:: Supplied material ::

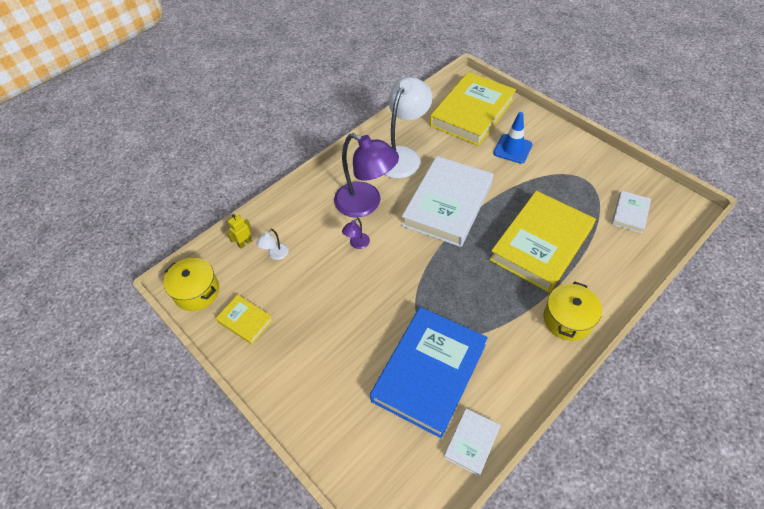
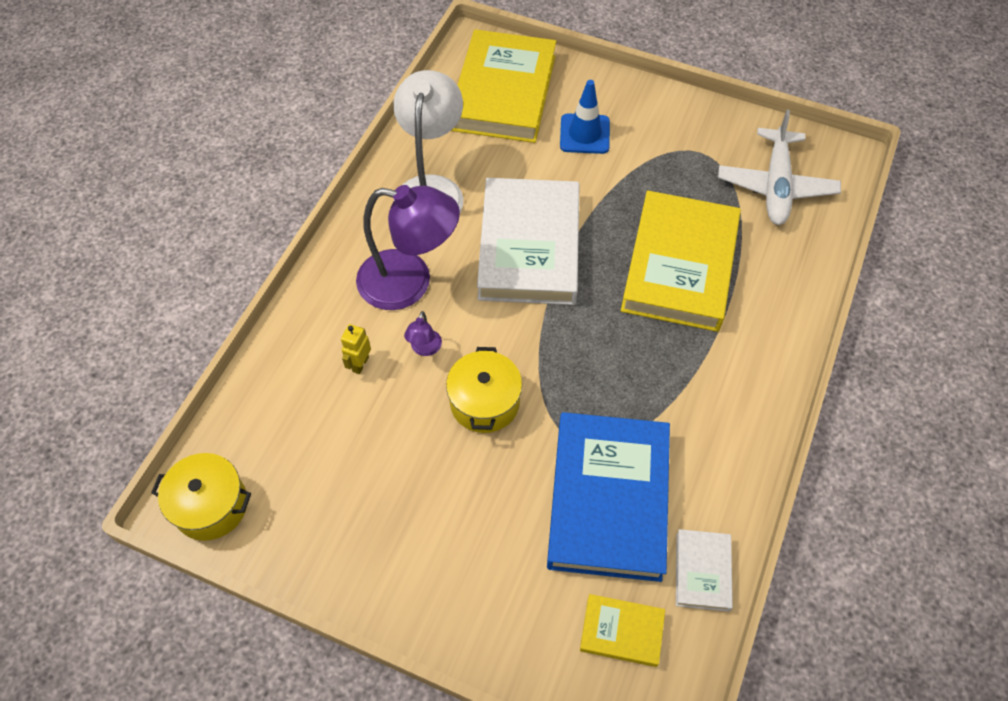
camera: 25 degrees left, 5 degrees up
(244, 243) = (249, 403): yellow robot -> yellow robot (360, 364)
(245, 321) = (311, 522): yellow book -> yellow book (621, 631)
(275, 255) = (308, 406): white lamp -> none
(567, 319) = (754, 361): yellow pot -> yellow pot (484, 402)
(630, 214) = (776, 186): white book -> white plane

:::

Task requirements
Beginning with the line that contains "(245, 321) = (311, 522): yellow", quote each line exactly through the last line of the entries above, and nothing beyond them.

Output of the task
(245, 321) = (311, 522): yellow book -> yellow book (621, 631)
(275, 255) = (308, 406): white lamp -> none
(567, 319) = (754, 361): yellow pot -> yellow pot (484, 402)
(630, 214) = (776, 186): white book -> white plane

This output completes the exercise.